● EXERCISE: If a line in the listing below includes the string "diode", pull it out.

++++

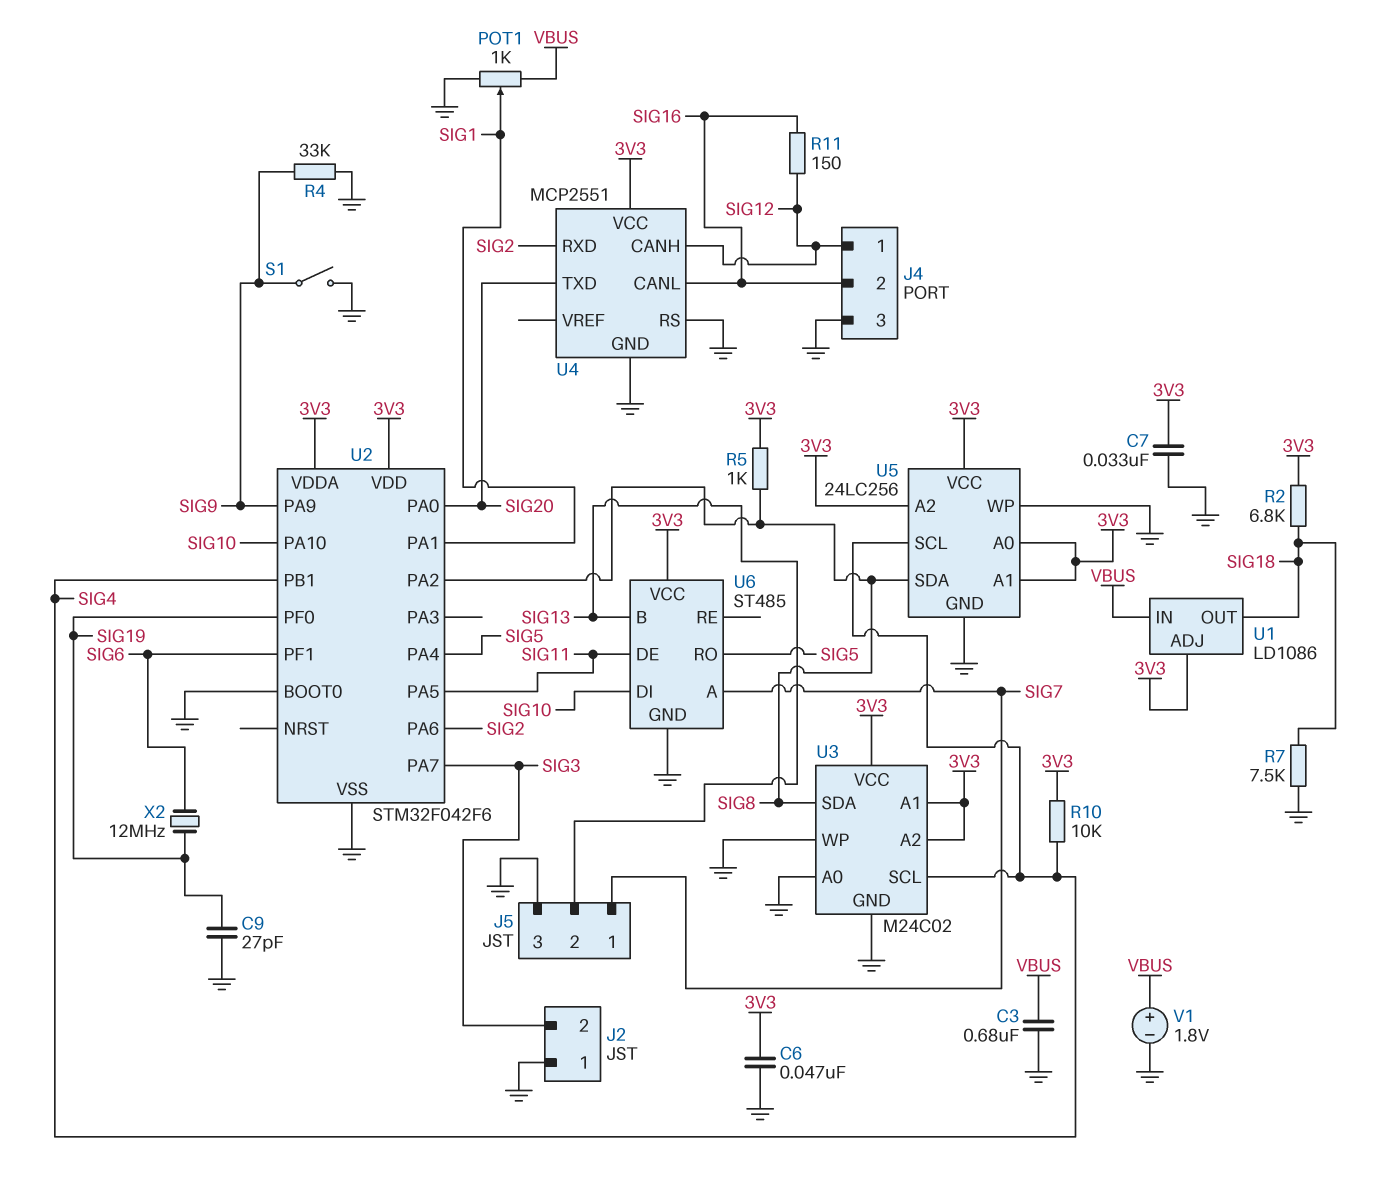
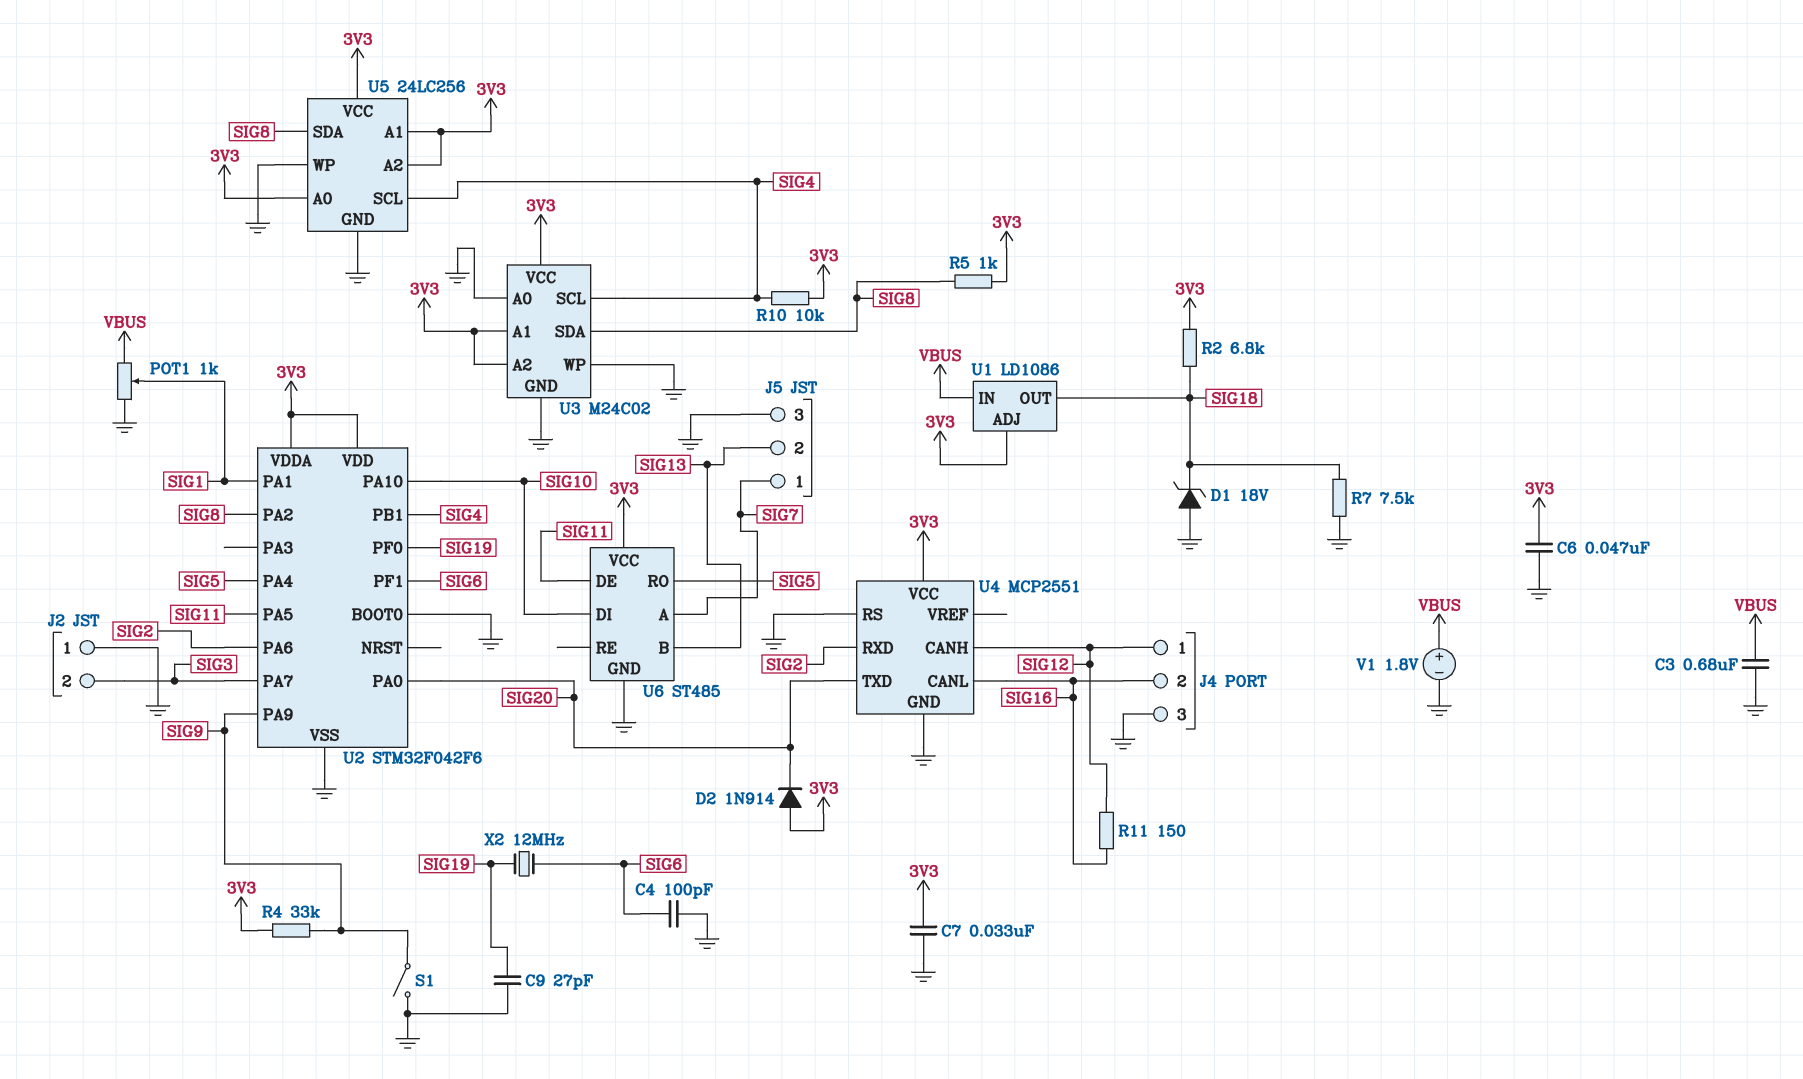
C4: none -> 100pF (GND, SIG6)
D1: none -> zener 18V (A GND, K SIG18)
D2: none -> diode 1N914 (A 3V3, K SIG20)
R4: 33k (GND, SIG9) -> 33k (3V3, SIG9)

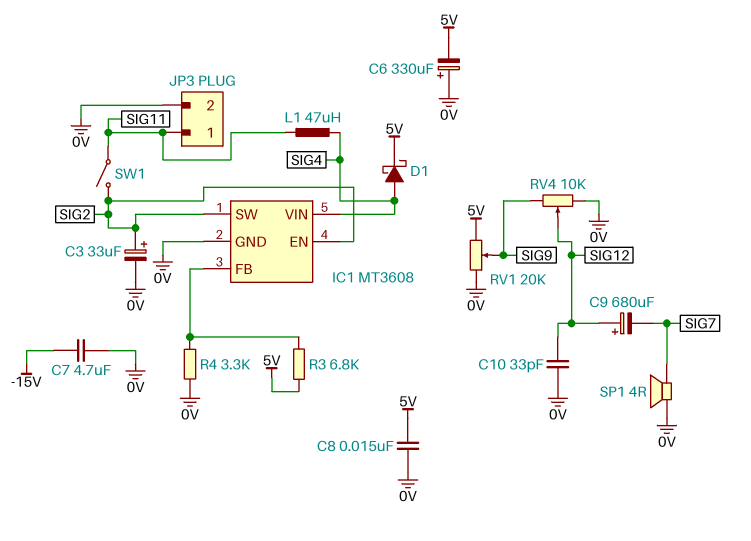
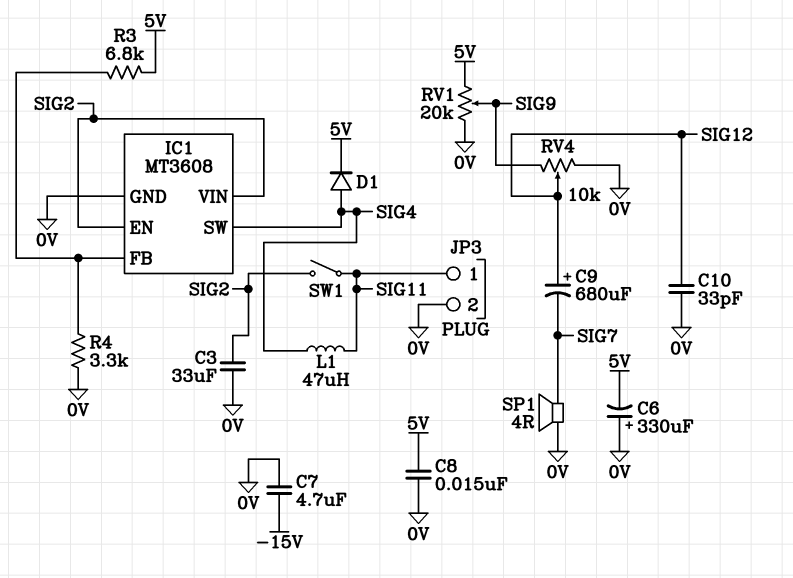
C3: 33uF (plus SIG2, minus 0V) -> 33uF (0V, SIG2)
D1: schottky (A SIG4, K 5V) -> diode (A SIG4, K 5V)
IC1 pin SW: SIG2 -> SIG4
IC1 pin VIN: SIG4 -> SIG2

++++

● EXERCISE OUTPUT:
D2: none -> diode 1N914 (A 3V3, K SIG20)
D1: schottky (A SIG4, K 5V) -> diode (A SIG4, K 5V)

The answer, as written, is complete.